__WHAT TO DO__
Reading down the listing below, count the lines where the word "missing" shows up, then give only that count.

__PROVIDED MATERIAL__

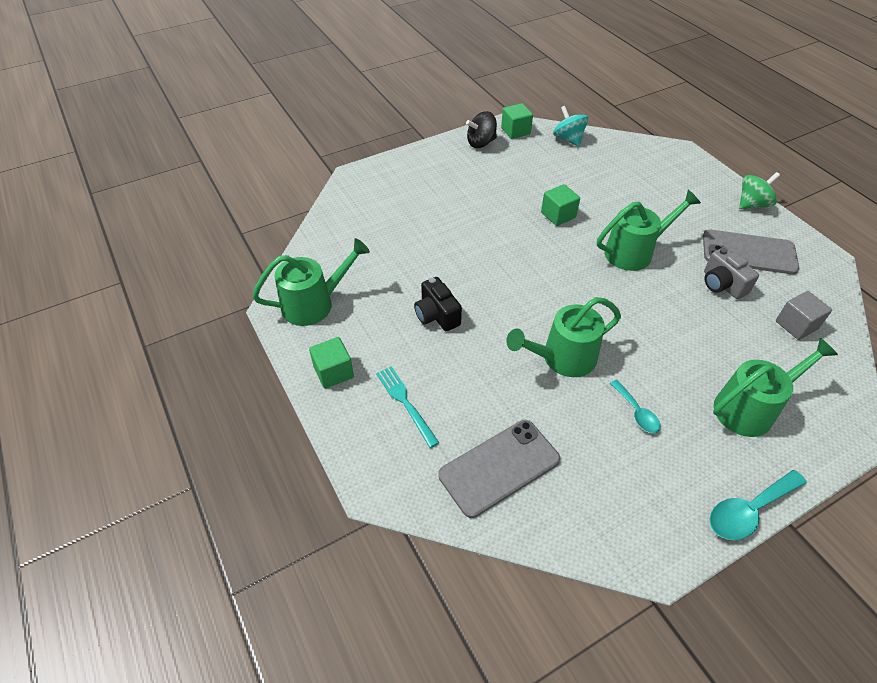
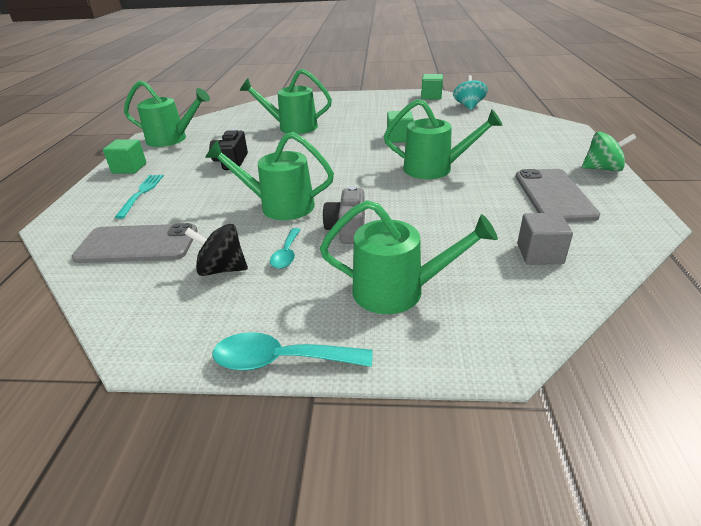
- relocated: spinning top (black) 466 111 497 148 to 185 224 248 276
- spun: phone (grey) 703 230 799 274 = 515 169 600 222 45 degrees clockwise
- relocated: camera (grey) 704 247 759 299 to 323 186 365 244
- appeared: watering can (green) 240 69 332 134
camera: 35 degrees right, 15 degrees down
==
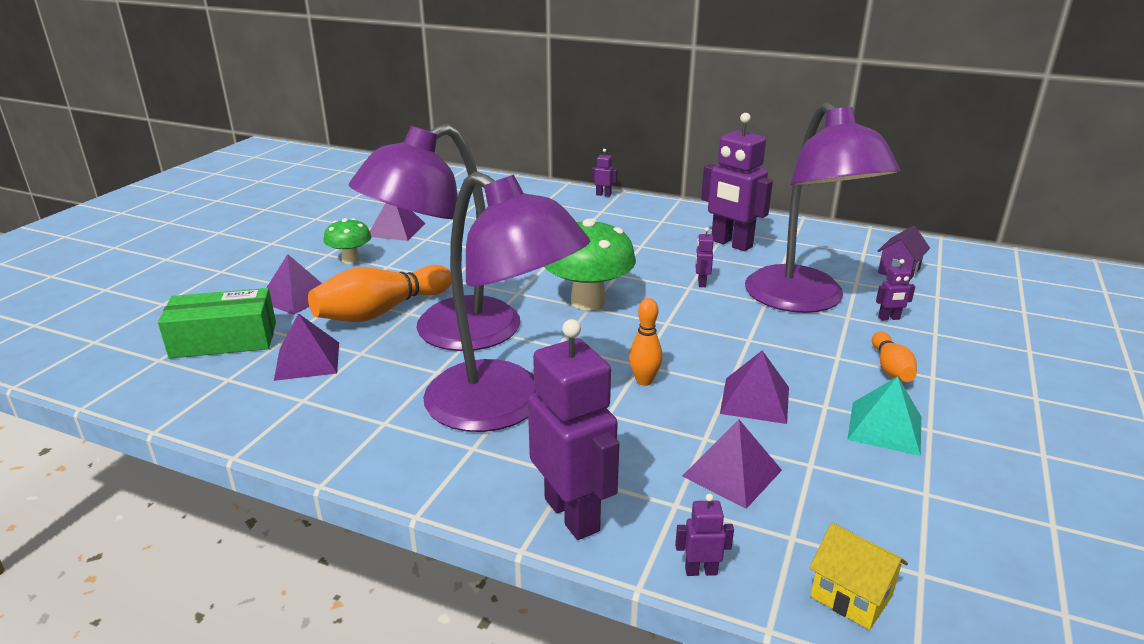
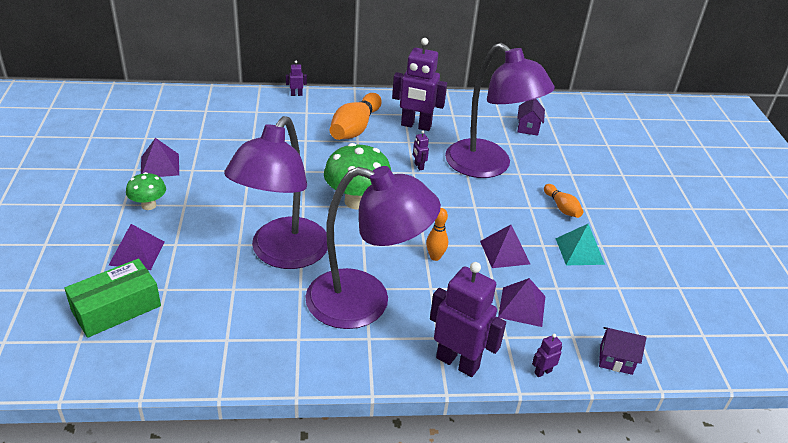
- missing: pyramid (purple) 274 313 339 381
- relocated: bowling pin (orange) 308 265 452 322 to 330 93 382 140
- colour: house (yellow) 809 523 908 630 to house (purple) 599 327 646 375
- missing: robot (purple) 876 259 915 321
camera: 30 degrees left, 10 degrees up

__OUTPUT FOR THIS TASK__
2